EXERCISE DETAILS =
Line by line, set down all the data below exactly, omitting any picture.

EXCERPTED DATA =
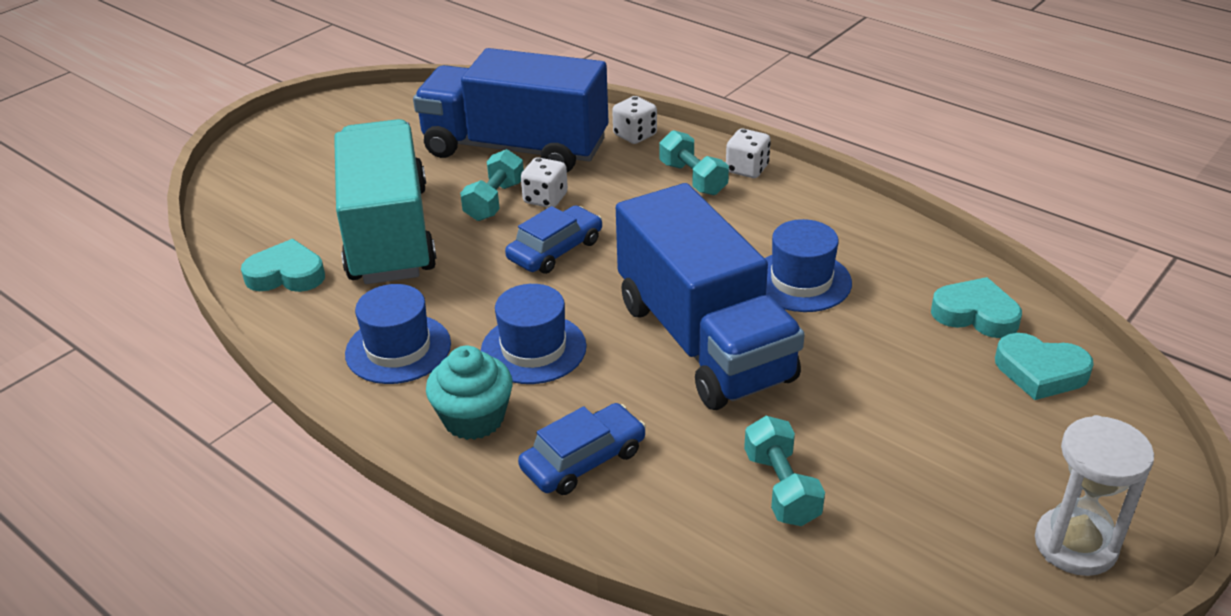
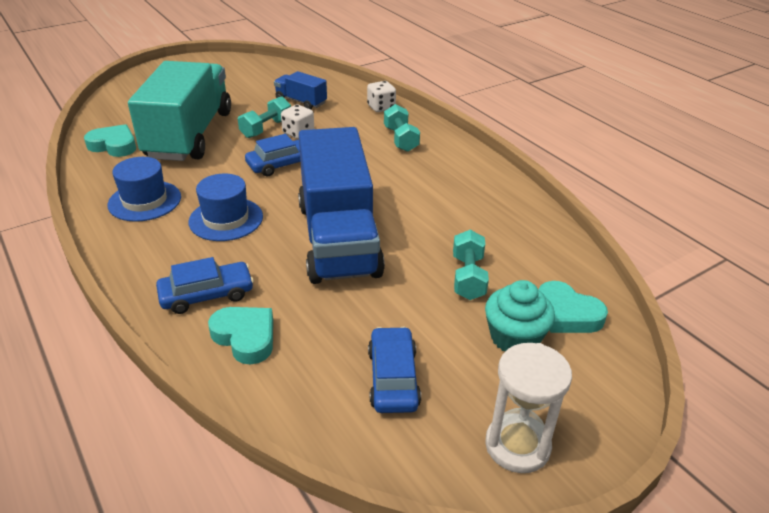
camera: 15 degrees right, 0 degrees up
blue truck [413,48,609,172] -> blue truck [274,71,327,109], size x0.44
turquoise cupcake [426,346,513,440] -> turquoise cupcake moved to [485,280,555,351]
white dice [726,129,771,178] -> none
turquoise dumbbell [744,416,825,526] -> turquoise dumbbell moved to [453,230,489,300]
blue hat [765,219,852,312] -> none
turquoise heart [931,277,1022,338] -> turquoise heart moved to [208,307,273,364]
none -> blue car [368,327,421,413]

SOLUTION FOR THIS EXERCISE =
camera: 15 degrees right, 0 degrees up
blue truck [413,48,609,172] -> blue truck [274,71,327,109], size x0.44
turquoise cupcake [426,346,513,440] -> turquoise cupcake moved to [485,280,555,351]
white dice [726,129,771,178] -> none
turquoise dumbbell [744,416,825,526] -> turquoise dumbbell moved to [453,230,489,300]
blue hat [765,219,852,312] -> none
turquoise heart [931,277,1022,338] -> turquoise heart moved to [208,307,273,364]
none -> blue car [368,327,421,413]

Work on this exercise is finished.